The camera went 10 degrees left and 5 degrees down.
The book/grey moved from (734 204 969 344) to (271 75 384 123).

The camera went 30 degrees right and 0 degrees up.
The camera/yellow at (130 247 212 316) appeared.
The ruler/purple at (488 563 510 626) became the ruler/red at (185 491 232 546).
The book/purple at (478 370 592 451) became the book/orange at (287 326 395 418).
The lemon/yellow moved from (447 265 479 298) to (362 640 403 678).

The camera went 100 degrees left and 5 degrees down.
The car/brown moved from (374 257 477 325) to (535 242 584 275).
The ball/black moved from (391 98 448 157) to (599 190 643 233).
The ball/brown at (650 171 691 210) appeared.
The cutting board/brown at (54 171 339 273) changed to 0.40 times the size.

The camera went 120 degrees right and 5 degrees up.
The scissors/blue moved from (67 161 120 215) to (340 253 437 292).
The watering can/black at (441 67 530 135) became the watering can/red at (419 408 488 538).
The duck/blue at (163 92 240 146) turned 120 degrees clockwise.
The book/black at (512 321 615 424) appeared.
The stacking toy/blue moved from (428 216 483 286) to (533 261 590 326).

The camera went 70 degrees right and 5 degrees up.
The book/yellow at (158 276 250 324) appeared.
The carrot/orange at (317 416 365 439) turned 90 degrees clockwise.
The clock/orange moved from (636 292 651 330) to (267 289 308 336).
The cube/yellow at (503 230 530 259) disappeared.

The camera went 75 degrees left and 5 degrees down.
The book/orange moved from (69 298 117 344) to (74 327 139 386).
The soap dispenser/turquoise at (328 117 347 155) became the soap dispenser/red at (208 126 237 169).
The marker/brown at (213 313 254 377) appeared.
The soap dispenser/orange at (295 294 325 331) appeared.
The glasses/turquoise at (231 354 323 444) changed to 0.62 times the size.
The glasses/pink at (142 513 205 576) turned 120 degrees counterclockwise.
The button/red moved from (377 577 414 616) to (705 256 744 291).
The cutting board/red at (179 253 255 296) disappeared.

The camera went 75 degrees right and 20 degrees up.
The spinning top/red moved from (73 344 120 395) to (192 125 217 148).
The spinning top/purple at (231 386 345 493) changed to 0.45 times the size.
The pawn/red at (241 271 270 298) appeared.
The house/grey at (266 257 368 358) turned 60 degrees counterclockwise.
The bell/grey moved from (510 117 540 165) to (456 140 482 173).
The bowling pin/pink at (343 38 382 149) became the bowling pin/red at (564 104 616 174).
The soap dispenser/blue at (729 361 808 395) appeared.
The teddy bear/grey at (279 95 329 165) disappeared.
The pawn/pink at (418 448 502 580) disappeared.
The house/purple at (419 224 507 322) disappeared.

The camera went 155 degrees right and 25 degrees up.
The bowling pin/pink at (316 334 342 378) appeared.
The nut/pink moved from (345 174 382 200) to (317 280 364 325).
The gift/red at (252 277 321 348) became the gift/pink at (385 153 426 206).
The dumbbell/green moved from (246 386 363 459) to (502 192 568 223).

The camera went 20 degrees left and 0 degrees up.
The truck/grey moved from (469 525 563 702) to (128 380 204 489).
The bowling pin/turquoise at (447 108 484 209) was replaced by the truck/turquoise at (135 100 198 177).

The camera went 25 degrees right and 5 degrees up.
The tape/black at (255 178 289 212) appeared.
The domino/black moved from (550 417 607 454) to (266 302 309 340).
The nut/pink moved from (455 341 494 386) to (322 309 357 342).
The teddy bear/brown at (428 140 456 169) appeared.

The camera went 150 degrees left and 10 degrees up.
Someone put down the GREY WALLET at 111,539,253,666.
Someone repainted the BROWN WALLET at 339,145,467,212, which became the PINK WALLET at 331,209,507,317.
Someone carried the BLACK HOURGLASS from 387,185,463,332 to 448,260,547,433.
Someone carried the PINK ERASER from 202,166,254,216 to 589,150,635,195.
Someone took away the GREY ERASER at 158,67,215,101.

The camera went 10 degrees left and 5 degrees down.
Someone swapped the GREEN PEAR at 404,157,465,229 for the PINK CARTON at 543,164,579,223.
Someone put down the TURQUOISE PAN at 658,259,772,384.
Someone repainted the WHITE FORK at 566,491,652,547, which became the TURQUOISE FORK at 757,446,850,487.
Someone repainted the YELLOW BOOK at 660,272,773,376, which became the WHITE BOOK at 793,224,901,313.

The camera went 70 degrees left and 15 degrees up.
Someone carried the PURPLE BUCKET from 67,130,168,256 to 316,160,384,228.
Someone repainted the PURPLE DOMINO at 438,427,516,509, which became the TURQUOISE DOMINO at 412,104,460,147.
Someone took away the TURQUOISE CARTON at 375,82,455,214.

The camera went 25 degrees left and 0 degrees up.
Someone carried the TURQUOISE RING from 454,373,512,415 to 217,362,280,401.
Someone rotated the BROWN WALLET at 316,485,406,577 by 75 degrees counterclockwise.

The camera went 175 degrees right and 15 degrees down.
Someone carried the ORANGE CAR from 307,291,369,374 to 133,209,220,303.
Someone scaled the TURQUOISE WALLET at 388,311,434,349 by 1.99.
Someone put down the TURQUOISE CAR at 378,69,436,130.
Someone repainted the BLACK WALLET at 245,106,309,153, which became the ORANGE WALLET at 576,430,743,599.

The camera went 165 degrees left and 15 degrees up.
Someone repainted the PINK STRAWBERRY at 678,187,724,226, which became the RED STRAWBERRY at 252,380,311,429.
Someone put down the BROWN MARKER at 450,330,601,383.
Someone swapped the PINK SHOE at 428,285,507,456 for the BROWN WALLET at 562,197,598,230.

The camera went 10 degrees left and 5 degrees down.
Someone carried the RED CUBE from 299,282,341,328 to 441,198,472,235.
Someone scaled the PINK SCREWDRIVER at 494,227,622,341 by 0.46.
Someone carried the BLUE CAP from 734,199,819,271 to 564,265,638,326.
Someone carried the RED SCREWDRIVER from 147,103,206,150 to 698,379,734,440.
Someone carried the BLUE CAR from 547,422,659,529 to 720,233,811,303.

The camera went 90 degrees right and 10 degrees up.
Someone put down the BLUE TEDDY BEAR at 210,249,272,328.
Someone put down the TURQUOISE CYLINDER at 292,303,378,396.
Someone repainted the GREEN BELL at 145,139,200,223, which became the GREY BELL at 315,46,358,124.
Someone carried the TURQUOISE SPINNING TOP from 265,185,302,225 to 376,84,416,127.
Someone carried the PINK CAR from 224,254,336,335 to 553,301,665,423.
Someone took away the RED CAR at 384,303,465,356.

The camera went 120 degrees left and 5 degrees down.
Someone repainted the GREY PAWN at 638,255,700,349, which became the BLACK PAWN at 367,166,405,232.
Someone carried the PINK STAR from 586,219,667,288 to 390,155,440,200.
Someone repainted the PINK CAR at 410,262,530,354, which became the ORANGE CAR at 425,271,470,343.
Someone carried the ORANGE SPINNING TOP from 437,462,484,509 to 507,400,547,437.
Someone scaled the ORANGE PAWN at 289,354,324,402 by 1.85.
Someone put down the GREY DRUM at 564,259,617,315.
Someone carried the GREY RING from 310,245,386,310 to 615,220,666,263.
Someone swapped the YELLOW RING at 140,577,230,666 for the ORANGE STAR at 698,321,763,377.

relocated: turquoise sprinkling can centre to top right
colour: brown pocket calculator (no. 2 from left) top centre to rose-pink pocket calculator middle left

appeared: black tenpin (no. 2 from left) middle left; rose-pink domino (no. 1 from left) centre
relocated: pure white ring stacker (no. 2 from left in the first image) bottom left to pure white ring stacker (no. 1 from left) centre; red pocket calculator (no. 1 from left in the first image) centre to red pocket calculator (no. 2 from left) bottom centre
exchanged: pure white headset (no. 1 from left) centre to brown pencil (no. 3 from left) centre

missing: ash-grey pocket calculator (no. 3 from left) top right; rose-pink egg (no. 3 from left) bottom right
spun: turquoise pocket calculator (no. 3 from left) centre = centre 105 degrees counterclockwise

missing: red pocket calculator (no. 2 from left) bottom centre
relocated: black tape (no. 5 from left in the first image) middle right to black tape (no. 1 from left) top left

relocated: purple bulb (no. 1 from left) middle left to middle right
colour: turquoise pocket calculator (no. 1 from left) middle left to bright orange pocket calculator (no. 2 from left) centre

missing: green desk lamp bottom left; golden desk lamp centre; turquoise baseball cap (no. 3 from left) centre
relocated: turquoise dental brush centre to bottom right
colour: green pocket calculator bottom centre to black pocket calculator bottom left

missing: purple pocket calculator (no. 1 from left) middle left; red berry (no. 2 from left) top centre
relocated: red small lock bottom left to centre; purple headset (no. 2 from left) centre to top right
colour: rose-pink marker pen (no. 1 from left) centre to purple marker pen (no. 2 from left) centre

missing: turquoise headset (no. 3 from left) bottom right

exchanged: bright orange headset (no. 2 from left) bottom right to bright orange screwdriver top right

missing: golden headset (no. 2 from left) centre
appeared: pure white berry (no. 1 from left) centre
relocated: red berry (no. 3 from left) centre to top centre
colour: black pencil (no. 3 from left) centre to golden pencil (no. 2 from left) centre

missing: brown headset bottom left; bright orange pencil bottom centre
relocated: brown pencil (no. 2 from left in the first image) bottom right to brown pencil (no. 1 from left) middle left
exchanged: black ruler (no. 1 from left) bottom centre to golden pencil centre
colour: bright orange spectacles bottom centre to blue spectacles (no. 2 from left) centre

============

WHAT YOU ARE ASKED TO DO: The first line of the entries, the line with "The book/yellow at", and every line between them should be retyped exactly, and nothing else.

TASK ANSWER:
The camera went 10 degrees left and 5 degrees down.
The book/grey moved from (734 204 969 344) to (271 75 384 123).

The camera went 30 degrees right and 0 degrees up.
The camera/yellow at (130 247 212 316) appeared.
The ruler/purple at (488 563 510 626) became the ruler/red at (185 491 232 546).
The book/purple at (478 370 592 451) became the book/orange at (287 326 395 418).
The lemon/yellow moved from (447 265 479 298) to (362 640 403 678).

The camera went 100 degrees left and 5 degrees down.
The car/brown moved from (374 257 477 325) to (535 242 584 275).
The ball/black moved from (391 98 448 157) to (599 190 643 233).
The ball/brown at (650 171 691 210) appeared.
The cutting board/brown at (54 171 339 273) changed to 0.40 times the size.

The camera went 120 degrees right and 5 degrees up.
The scissors/blue moved from (67 161 120 215) to (340 253 437 292).
The watering can/black at (441 67 530 135) became the watering can/red at (419 408 488 538).
The duck/blue at (163 92 240 146) turned 120 degrees clockwise.
The book/black at (512 321 615 424) appeared.
The stacking toy/blue moved from (428 216 483 286) to (533 261 590 326).

The camera went 70 degrees right and 5 degrees up.
The book/yellow at (158 276 250 324) appeared.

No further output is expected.